• _PROBLEM TO WORK ON_: When you print the records, keep every line identical to the original.

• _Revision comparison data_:

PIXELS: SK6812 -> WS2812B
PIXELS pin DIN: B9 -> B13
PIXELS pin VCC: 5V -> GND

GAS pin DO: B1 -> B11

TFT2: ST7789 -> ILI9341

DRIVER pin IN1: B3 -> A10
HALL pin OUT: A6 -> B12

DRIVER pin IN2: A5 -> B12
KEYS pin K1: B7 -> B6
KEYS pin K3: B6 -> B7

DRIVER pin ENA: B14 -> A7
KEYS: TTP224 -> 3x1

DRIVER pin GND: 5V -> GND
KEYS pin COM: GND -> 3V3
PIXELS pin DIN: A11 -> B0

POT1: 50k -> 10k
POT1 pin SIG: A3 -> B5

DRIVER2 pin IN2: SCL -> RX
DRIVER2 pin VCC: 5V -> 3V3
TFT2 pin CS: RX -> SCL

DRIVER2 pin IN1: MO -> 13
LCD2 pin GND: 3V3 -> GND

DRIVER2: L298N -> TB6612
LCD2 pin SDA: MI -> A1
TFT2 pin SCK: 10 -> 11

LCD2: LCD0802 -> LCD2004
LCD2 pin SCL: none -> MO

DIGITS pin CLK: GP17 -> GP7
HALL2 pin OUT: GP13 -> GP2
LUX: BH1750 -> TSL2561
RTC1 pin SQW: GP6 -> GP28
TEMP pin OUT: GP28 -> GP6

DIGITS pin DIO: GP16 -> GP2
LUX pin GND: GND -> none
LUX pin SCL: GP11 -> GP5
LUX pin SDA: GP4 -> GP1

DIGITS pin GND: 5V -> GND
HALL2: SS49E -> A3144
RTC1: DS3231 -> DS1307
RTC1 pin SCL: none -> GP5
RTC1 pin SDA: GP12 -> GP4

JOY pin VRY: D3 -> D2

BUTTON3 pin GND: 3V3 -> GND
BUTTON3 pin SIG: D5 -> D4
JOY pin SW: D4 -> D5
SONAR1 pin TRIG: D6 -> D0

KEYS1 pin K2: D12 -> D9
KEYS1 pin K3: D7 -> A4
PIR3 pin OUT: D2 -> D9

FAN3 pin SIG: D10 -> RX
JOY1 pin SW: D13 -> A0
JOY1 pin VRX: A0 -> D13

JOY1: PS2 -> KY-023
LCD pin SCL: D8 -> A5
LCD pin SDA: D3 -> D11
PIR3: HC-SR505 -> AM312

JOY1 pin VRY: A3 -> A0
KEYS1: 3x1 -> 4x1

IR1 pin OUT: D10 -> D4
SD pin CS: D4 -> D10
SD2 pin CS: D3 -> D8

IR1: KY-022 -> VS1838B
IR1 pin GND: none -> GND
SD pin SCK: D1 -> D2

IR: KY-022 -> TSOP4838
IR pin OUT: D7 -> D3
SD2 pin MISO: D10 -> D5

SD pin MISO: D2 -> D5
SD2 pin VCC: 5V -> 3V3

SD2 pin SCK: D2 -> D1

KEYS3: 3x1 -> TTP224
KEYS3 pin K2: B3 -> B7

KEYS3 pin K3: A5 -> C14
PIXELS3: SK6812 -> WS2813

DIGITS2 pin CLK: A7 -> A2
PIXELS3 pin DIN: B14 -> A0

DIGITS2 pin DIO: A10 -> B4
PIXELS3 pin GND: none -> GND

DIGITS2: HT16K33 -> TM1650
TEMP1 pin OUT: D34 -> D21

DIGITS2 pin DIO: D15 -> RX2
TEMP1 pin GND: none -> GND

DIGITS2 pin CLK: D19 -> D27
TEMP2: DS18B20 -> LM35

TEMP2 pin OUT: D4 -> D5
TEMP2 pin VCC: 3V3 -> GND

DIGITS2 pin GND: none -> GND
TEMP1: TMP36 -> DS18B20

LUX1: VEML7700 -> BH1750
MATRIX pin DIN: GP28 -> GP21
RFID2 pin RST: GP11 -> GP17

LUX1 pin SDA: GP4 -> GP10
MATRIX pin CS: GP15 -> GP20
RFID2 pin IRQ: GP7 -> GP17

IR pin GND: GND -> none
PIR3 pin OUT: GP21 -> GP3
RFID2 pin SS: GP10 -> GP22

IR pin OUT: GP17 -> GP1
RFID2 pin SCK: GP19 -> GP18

• _TASK OUTPUT_:
PIXELS: SK6812 -> WS2812B
PIXELS pin DIN: B9 -> B13
PIXELS pin VCC: 5V -> GND

GAS pin DO: B1 -> B11

TFT2: ST7789 -> ILI9341

DRIVER pin IN1: B3 -> A10
HALL pin OUT: A6 -> B12

DRIVER pin IN2: A5 -> B12
KEYS pin K1: B7 -> B6
KEYS pin K3: B6 -> B7

DRIVER pin ENA: B14 -> A7
KEYS: TTP224 -> 3x1

DRIVER pin GND: 5V -> GND
KEYS pin COM: GND -> 3V3
PIXELS pin DIN: A11 -> B0

POT1: 50k -> 10k
POT1 pin SIG: A3 -> B5

DRIVER2 pin IN2: SCL -> RX
DRIVER2 pin VCC: 5V -> 3V3
TFT2 pin CS: RX -> SCL

DRIVER2 pin IN1: MO -> 13
LCD2 pin GND: 3V3 -> GND

DRIVER2: L298N -> TB6612
LCD2 pin SDA: MI -> A1
TFT2 pin SCK: 10 -> 11

LCD2: LCD0802 -> LCD2004
LCD2 pin SCL: none -> MO

DIGITS pin CLK: GP17 -> GP7
HALL2 pin OUT: GP13 -> GP2
LUX: BH1750 -> TSL2561
RTC1 pin SQW: GP6 -> GP28
TEMP pin OUT: GP28 -> GP6

DIGITS pin DIO: GP16 -> GP2
LUX pin GND: GND -> none
LUX pin SCL: GP11 -> GP5
LUX pin SDA: GP4 -> GP1

DIGITS pin GND: 5V -> GND
HALL2: SS49E -> A3144
RTC1: DS3231 -> DS1307
RTC1 pin SCL: none -> GP5
RTC1 pin SDA: GP12 -> GP4

JOY pin VRY: D3 -> D2

BUTTON3 pin GND: 3V3 -> GND
BUTTON3 pin SIG: D5 -> D4
JOY pin SW: D4 -> D5
SONAR1 pin TRIG: D6 -> D0

KEYS1 pin K2: D12 -> D9
KEYS1 pin K3: D7 -> A4
PIR3 pin OUT: D2 -> D9

FAN3 pin SIG: D10 -> RX
JOY1 pin SW: D13 -> A0
JOY1 pin VRX: A0 -> D13

JOY1: PS2 -> KY-023
LCD pin SCL: D8 -> A5
LCD pin SDA: D3 -> D11
PIR3: HC-SR505 -> AM312

JOY1 pin VRY: A3 -> A0
KEYS1: 3x1 -> 4x1

IR1 pin OUT: D10 -> D4
SD pin CS: D4 -> D10
SD2 pin CS: D3 -> D8

IR1: KY-022 -> VS1838B
IR1 pin GND: none -> GND
SD pin SCK: D1 -> D2

IR: KY-022 -> TSOP4838
IR pin OUT: D7 -> D3
SD2 pin MISO: D10 -> D5

SD pin MISO: D2 -> D5
SD2 pin VCC: 5V -> 3V3

SD2 pin SCK: D2 -> D1

KEYS3: 3x1 -> TTP224
KEYS3 pin K2: B3 -> B7

KEYS3 pin K3: A5 -> C14
PIXELS3: SK6812 -> WS2813

DIGITS2 pin CLK: A7 -> A2
PIXELS3 pin DIN: B14 -> A0

DIGITS2 pin DIO: A10 -> B4
PIXELS3 pin GND: none -> GND

DIGITS2: HT16K33 -> TM1650
TEMP1 pin OUT: D34 -> D21

DIGITS2 pin DIO: D15 -> RX2
TEMP1 pin GND: none -> GND

DIGITS2 pin CLK: D19 -> D27
TEMP2: DS18B20 -> LM35

TEMP2 pin OUT: D4 -> D5
TEMP2 pin VCC: 3V3 -> GND

DIGITS2 pin GND: none -> GND
TEMP1: TMP36 -> DS18B20

LUX1: VEML7700 -> BH1750
MATRIX pin DIN: GP28 -> GP21
RFID2 pin RST: GP11 -> GP17

LUX1 pin SDA: GP4 -> GP10
MATRIX pin CS: GP15 -> GP20
RFID2 pin IRQ: GP7 -> GP17

IR pin GND: GND -> none
PIR3 pin OUT: GP21 -> GP3
RFID2 pin SS: GP10 -> GP22

IR pin OUT: GP17 -> GP1
RFID2 pin SCK: GP19 -> GP18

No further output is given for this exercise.